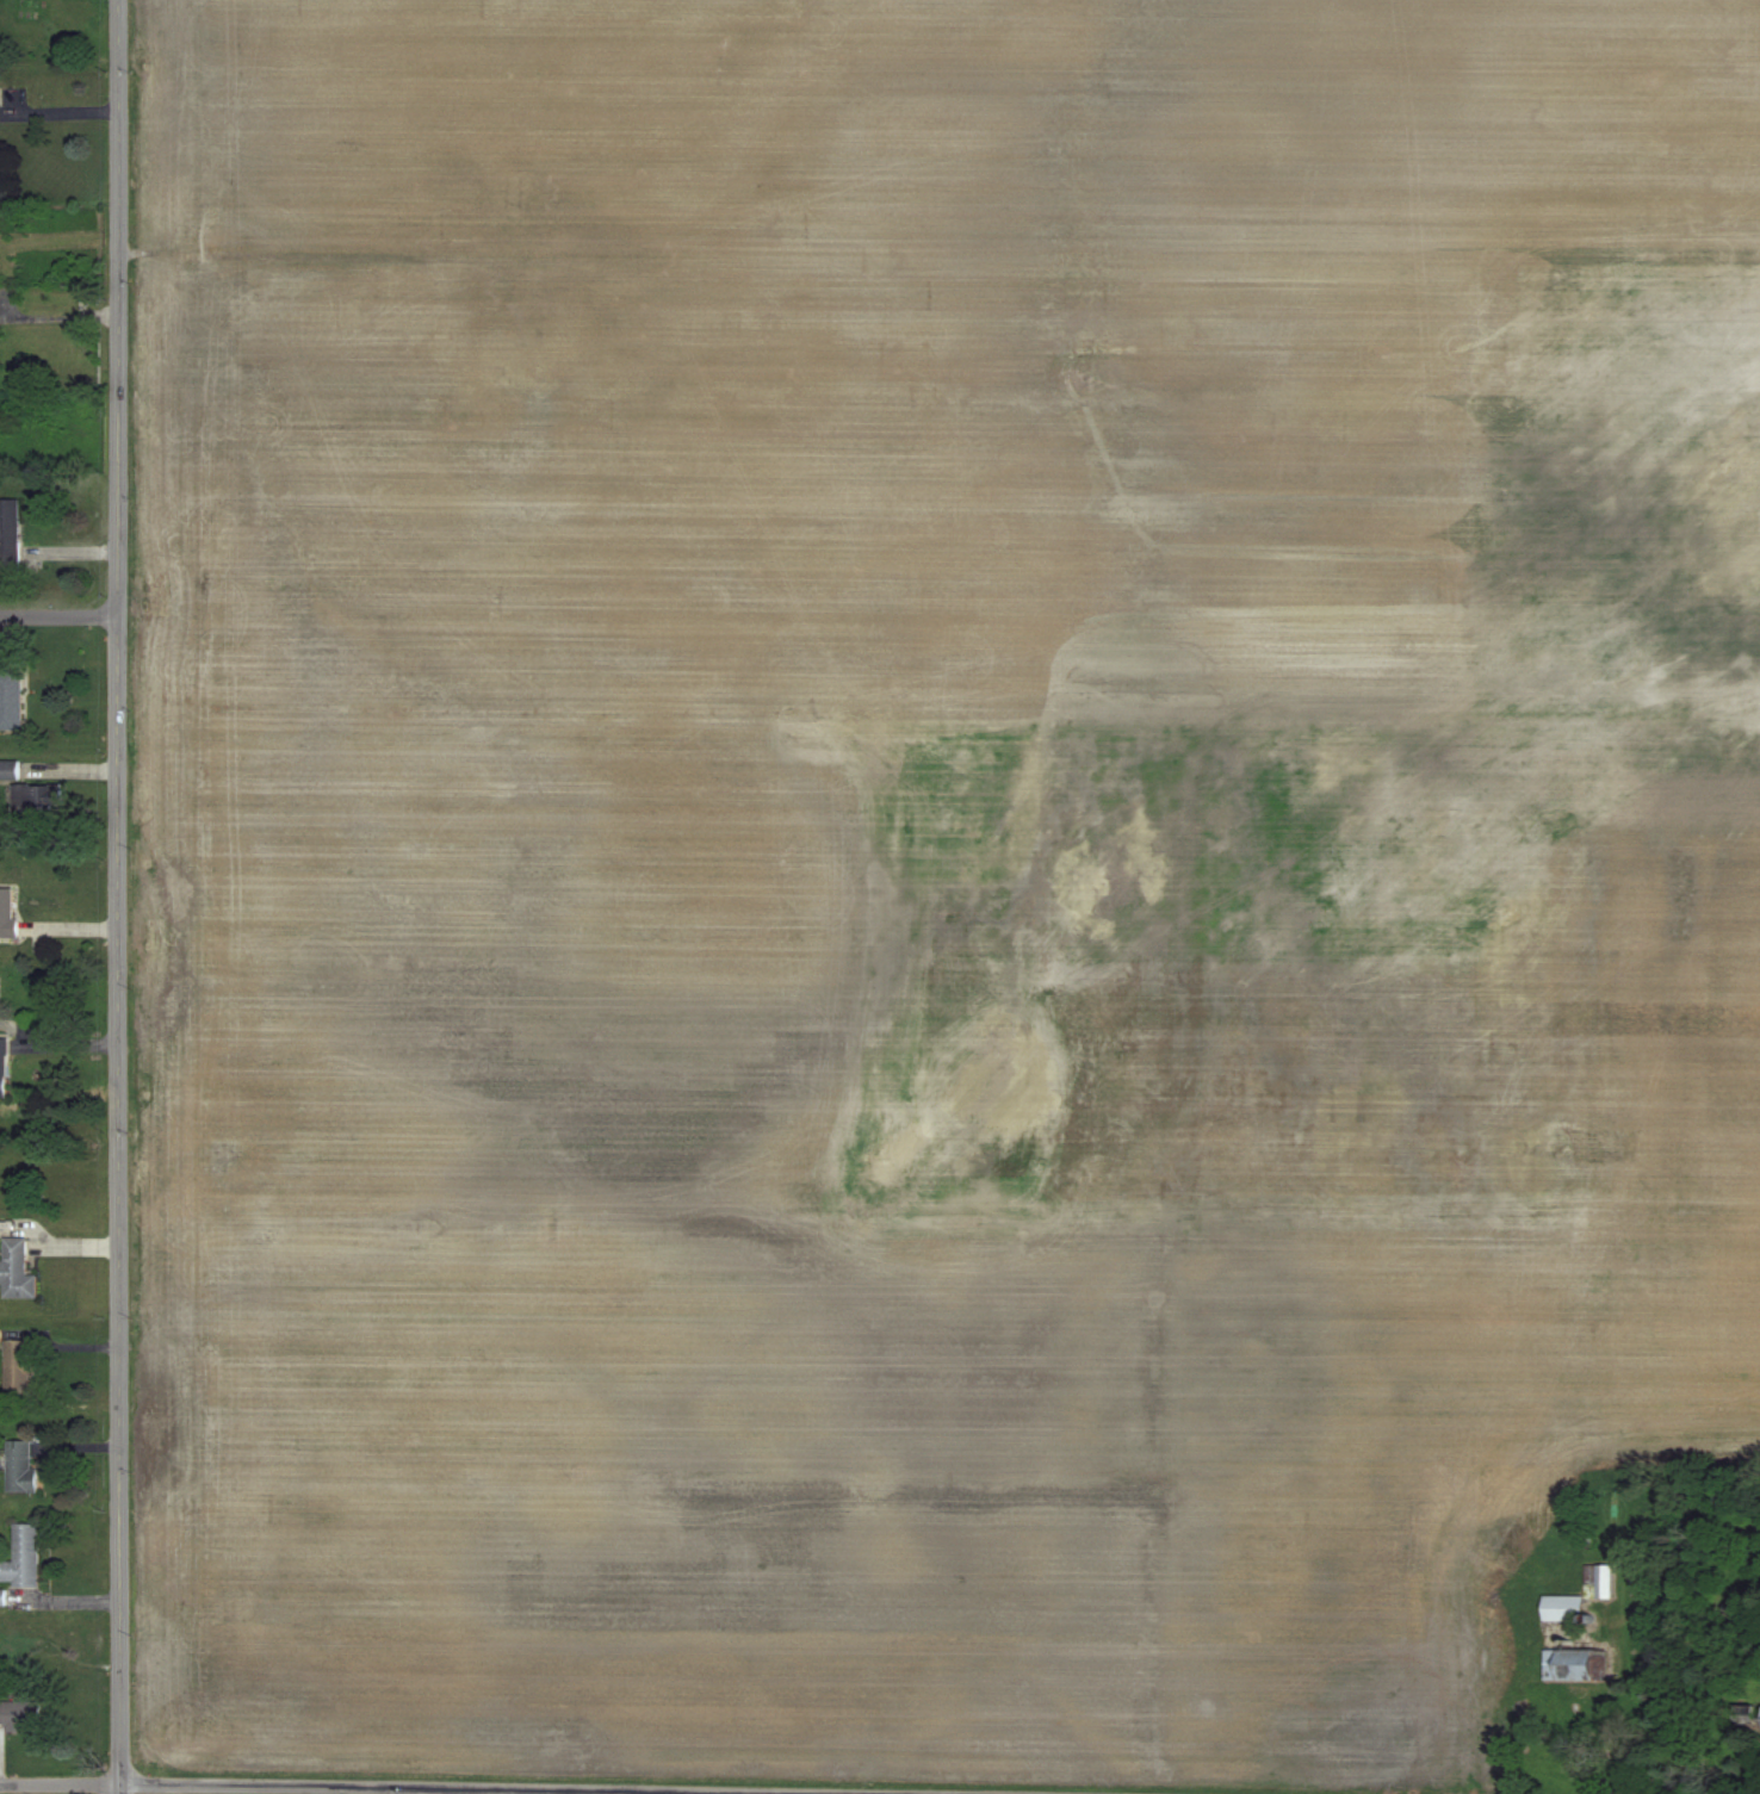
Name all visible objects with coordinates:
road: (59, 110)
road: (59, 314)
building: (12, 537)
road: (59, 618)
building: (11, 698)
building: (9, 769)
building: (38, 796)
road: (119, 896)
building: (8, 912)
building: (3, 1067)
building: (15, 1271)
building: (16, 1368)
building: (18, 1466)
building: (21, 1557)
building: (1598, 1581)
building: (1, 1598)
building: (1561, 1608)
building: (1567, 1665)
building: (19, 1715)
road: (357, 1788)

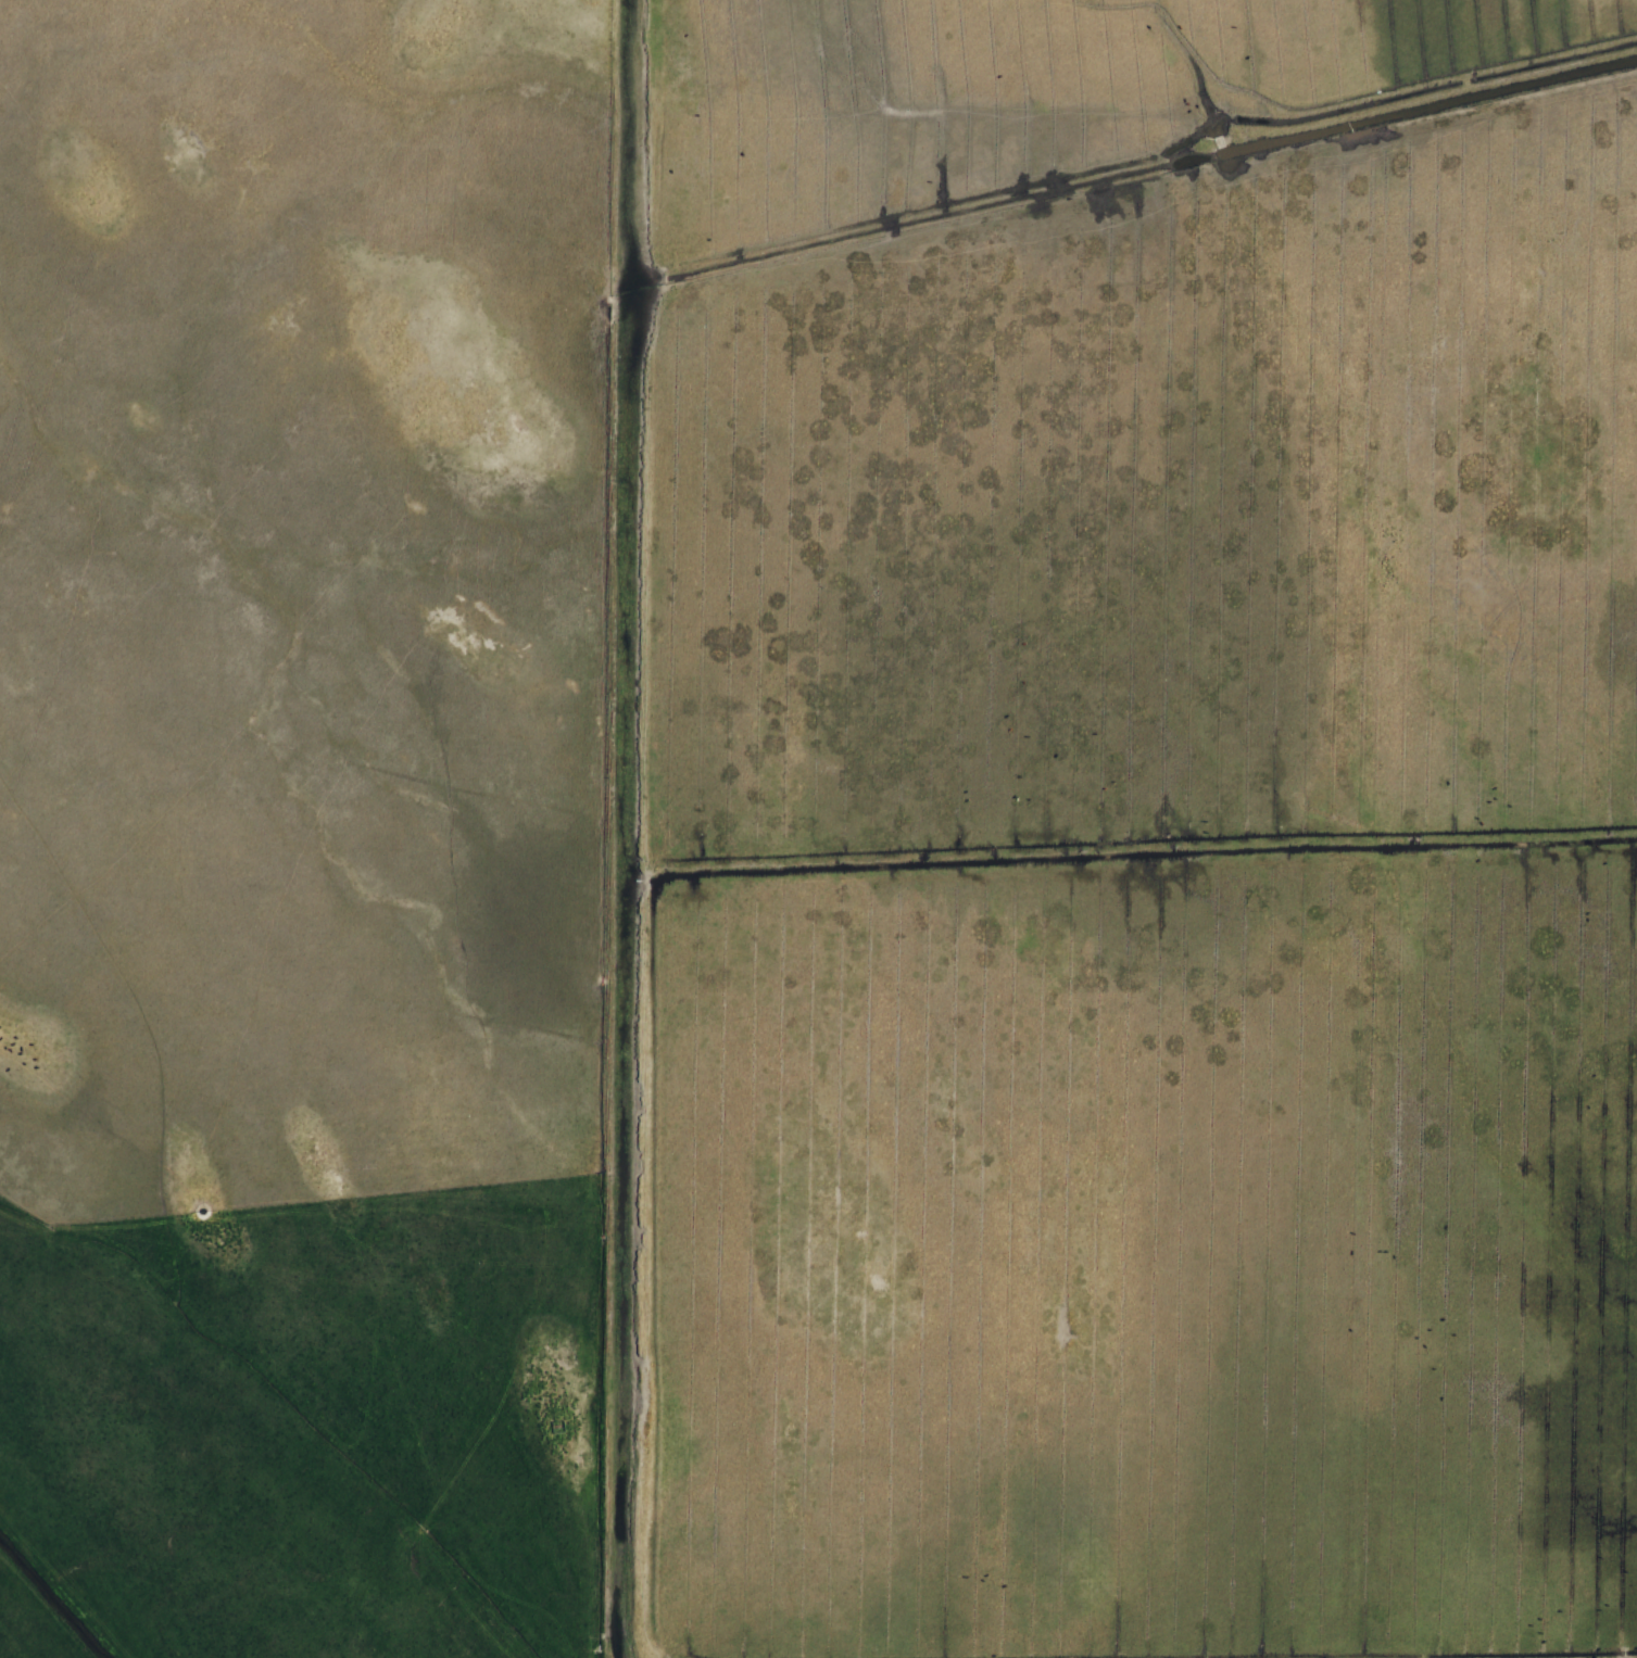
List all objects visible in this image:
crop: (1101, 816)
crop: (287, 852)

______________________________

EXERCISE
Restate it all word for word: every record, no pictures.

ANSWER TO THIS PROBLEM
Name all visible objects with coordinates:
road: (59, 110)
road: (59, 314)
building: (12, 537)
road: (59, 618)
building: (11, 698)
building: (9, 769)
building: (38, 796)
road: (119, 896)
building: (8, 912)
building: (3, 1067)
building: (15, 1271)
building: (16, 1368)
building: (18, 1466)
building: (21, 1557)
building: (1598, 1581)
building: (1, 1598)
building: (1561, 1608)
building: (1567, 1665)
building: (19, 1715)
road: (357, 1788)

List all objects visible in this image:
crop: (1101, 816)
crop: (287, 852)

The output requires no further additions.